--- Dataset content ---

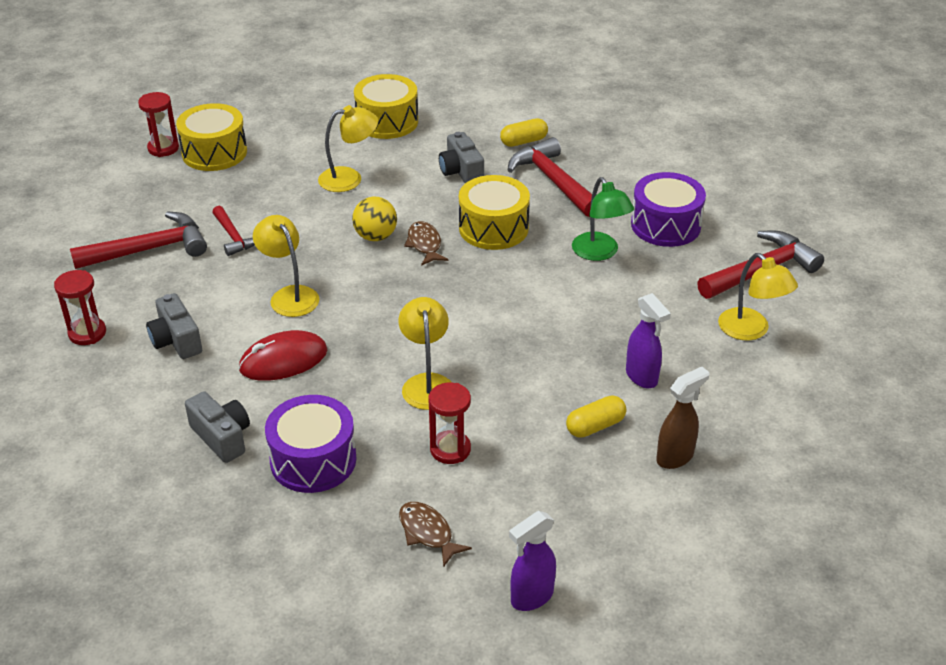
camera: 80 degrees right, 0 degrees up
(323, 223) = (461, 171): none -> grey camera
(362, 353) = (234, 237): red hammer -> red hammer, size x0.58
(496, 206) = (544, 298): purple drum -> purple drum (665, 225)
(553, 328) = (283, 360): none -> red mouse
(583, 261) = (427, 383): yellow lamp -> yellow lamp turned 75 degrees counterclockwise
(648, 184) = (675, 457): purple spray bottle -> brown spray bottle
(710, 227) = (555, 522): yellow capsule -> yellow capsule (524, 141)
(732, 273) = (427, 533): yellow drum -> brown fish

---

**Exercise description:** The result should be every entry, word for word, and no pictures.

**Exercise response:**
camera: 80 degrees right, 0 degrees up
(323, 223) = (461, 171): none -> grey camera
(362, 353) = (234, 237): red hammer -> red hammer, size x0.58
(496, 206) = (544, 298): purple drum -> purple drum (665, 225)
(553, 328) = (283, 360): none -> red mouse
(583, 261) = (427, 383): yellow lamp -> yellow lamp turned 75 degrees counterclockwise
(648, 184) = (675, 457): purple spray bottle -> brown spray bottle
(710, 227) = (555, 522): yellow capsule -> yellow capsule (524, 141)
(732, 273) = (427, 533): yellow drum -> brown fish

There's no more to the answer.